Task objective: All of the entries need to be printed again exactly; pictures are the only thing to omit.

Source information:
= Beginning of Section =
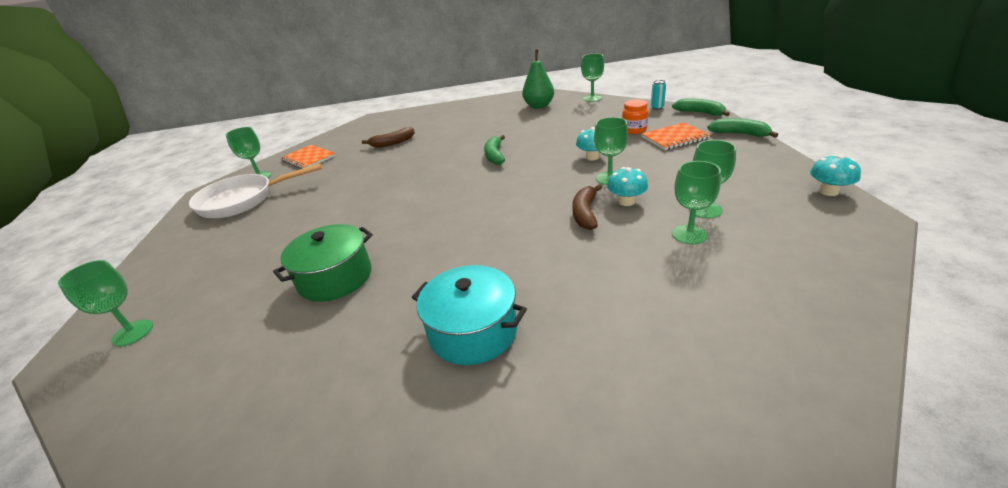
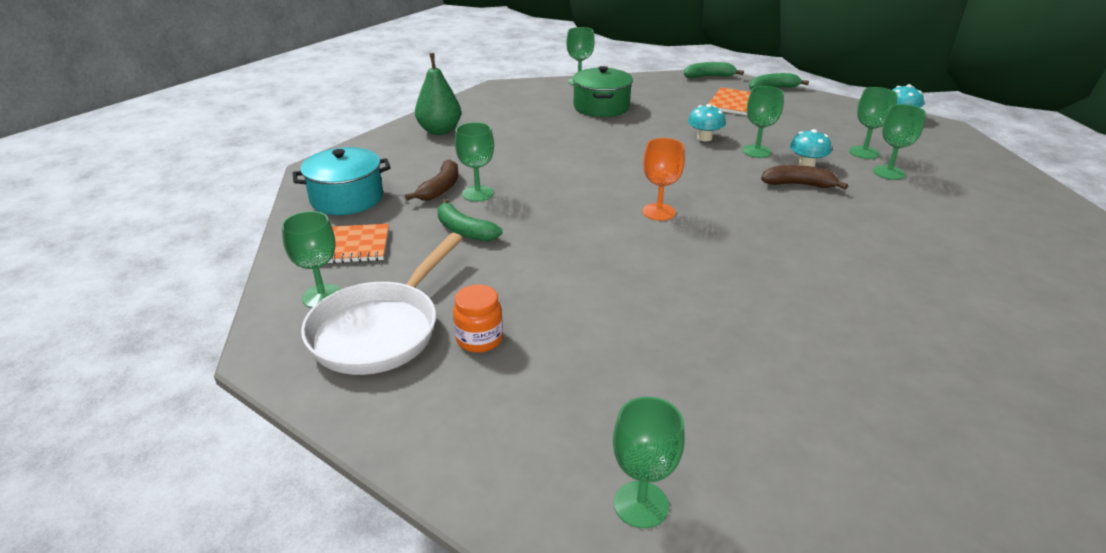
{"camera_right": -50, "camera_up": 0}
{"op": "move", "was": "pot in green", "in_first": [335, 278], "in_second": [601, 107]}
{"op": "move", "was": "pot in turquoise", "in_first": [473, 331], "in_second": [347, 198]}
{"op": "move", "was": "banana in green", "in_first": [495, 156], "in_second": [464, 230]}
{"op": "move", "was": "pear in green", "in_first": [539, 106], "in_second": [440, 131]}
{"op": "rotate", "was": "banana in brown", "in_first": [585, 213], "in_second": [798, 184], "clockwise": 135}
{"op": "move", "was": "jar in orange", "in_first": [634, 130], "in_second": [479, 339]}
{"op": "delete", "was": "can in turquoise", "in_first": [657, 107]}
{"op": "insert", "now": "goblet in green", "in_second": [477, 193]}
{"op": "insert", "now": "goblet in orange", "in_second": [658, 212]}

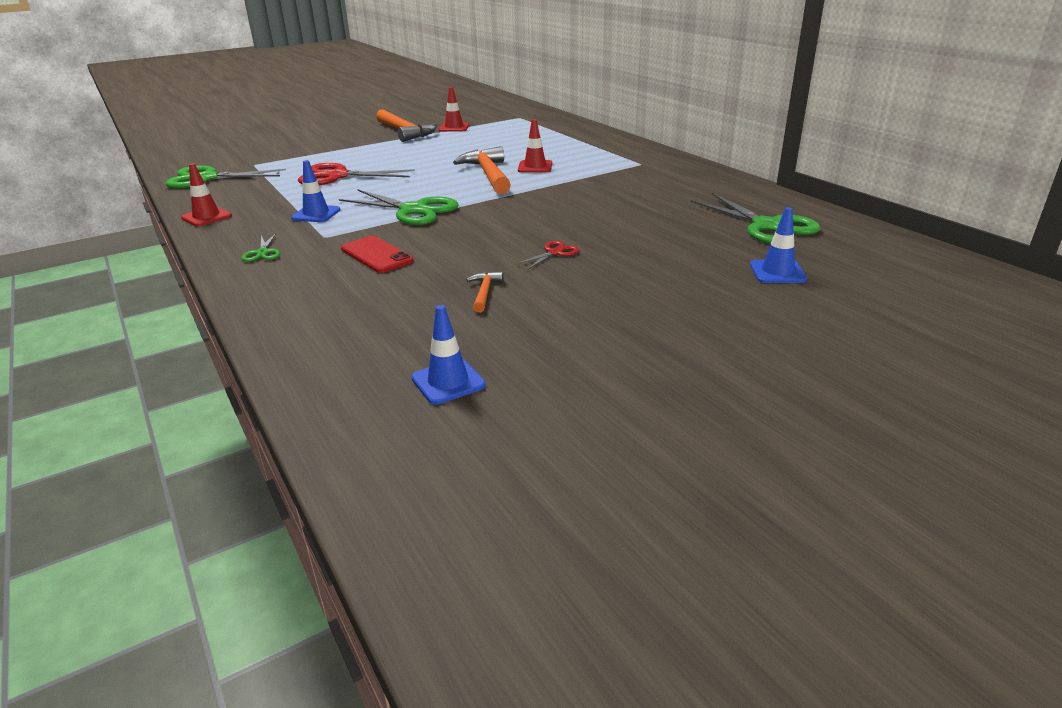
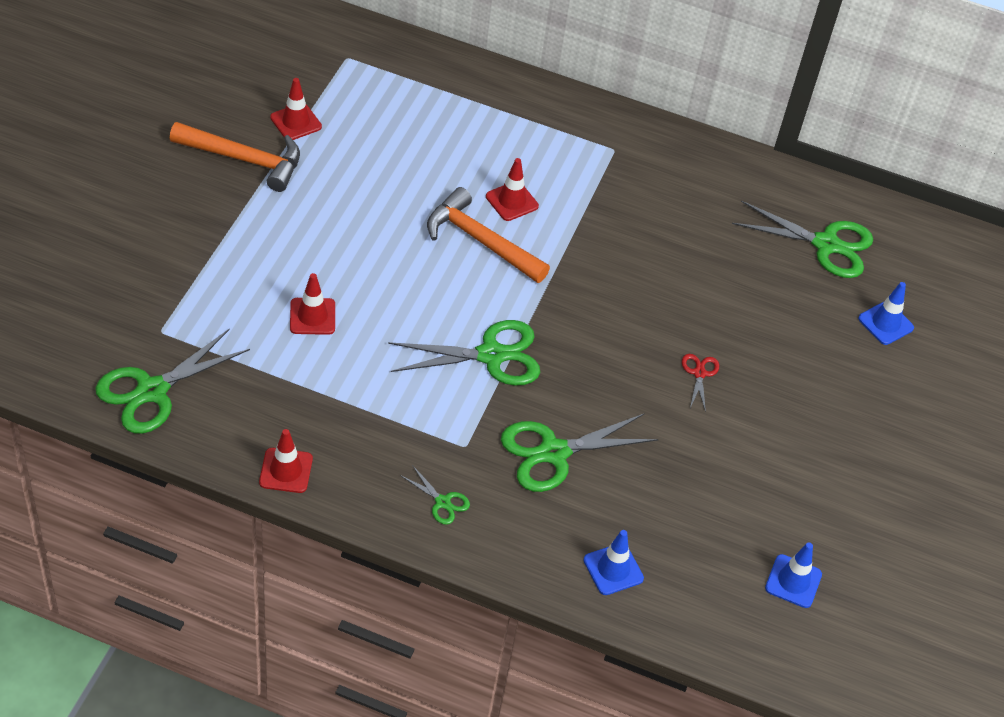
{"camera_right": -45, "camera_up": 20}
{"op": "move", "was": "traffic cone in blue", "in_first": [316, 214], "in_second": [613, 569]}
{"op": "replace", "was": "scissors in red", "now": "traffic cone in red", "in_first": [337, 176], "in_second": [312, 316]}
{"op": "replace", "was": "phone in red", "now": "scissors in green", "in_first": [376, 255], "in_second": [554, 453]}
{"op": "delete", "was": "hammer in orange", "in_first": [484, 293]}

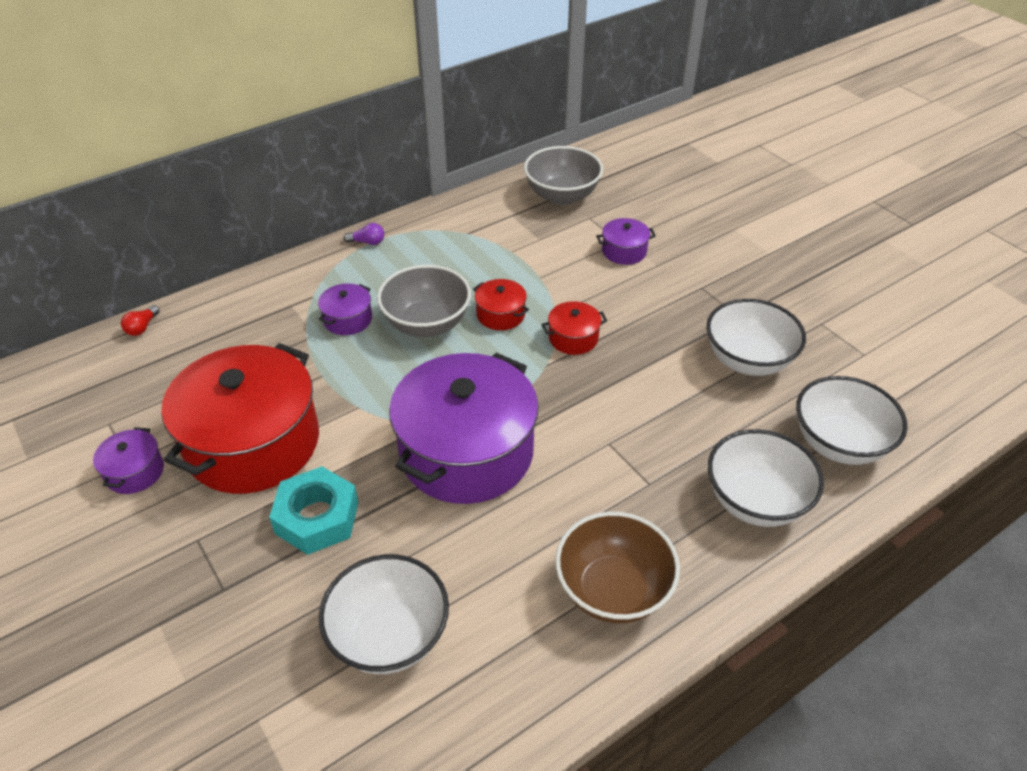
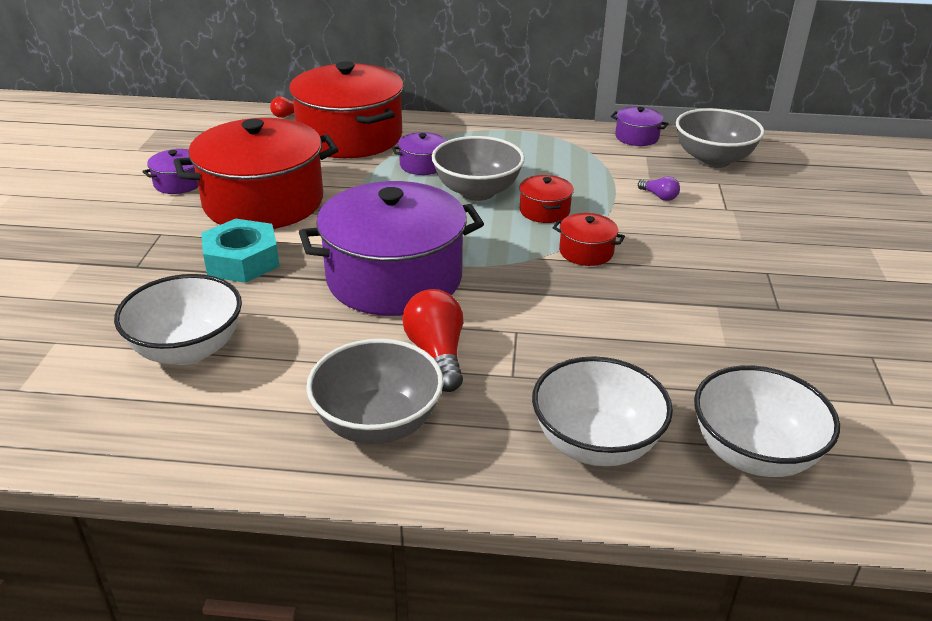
{"camera_right": 40, "camera_up": -10}
{"op": "move", "was": "light bulb in purple", "in_first": [367, 242], "in_second": [659, 196]}
{"op": "recolor", "was": "bowl in brown", "now": "bowl in grey", "in_first": [613, 590], "in_second": [378, 423]}
{"op": "move", "was": "pot in purple", "in_first": [624, 251], "in_second": [636, 137]}
{"op": "delete", "was": "bowl in white", "in_first": [748, 360]}
{"op": "insert", "now": "pot in red", "in_second": [350, 137]}
{"op": "insert", "now": "light bulb in red", "in_second": [437, 354]}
= End of Section =
Exercise response:
{"camera_right": -50, "camera_up": 0}
{"op": "move", "was": "pot in green", "in_first": [335, 278], "in_second": [601, 107]}
{"op": "move", "was": "pot in turquoise", "in_first": [473, 331], "in_second": [347, 198]}
{"op": "move", "was": "banana in green", "in_first": [495, 156], "in_second": [464, 230]}
{"op": "move", "was": "pear in green", "in_first": [539, 106], "in_second": [440, 131]}
{"op": "rotate", "was": "banana in brown", "in_first": [585, 213], "in_second": [798, 184], "clockwise": 135}
{"op": "move", "was": "jar in orange", "in_first": [634, 130], "in_second": [479, 339]}
{"op": "delete", "was": "can in turquoise", "in_first": [657, 107]}
{"op": "insert", "now": "goblet in green", "in_second": [477, 193]}
{"op": "insert", "now": "goblet in orange", "in_second": [658, 212]}

{"camera_right": -45, "camera_up": 20}
{"op": "move", "was": "traffic cone in blue", "in_first": [316, 214], "in_second": [613, 569]}
{"op": "replace", "was": "scissors in red", "now": "traffic cone in red", "in_first": [337, 176], "in_second": [312, 316]}
{"op": "replace", "was": "phone in red", "now": "scissors in green", "in_first": [376, 255], "in_second": [554, 453]}
{"op": "delete", "was": "hammer in orange", "in_first": [484, 293]}

{"camera_right": 40, "camera_up": -10}
{"op": "move", "was": "light bulb in purple", "in_first": [367, 242], "in_second": [659, 196]}
{"op": "recolor", "was": "bowl in brown", "now": "bowl in grey", "in_first": [613, 590], "in_second": [378, 423]}
{"op": "move", "was": "pot in purple", "in_first": [624, 251], "in_second": [636, 137]}
{"op": "delete", "was": "bowl in white", "in_first": [748, 360]}
{"op": "insert", "now": "pot in red", "in_second": [350, 137]}
{"op": "insert", "now": "light bulb in red", "in_second": [437, 354]}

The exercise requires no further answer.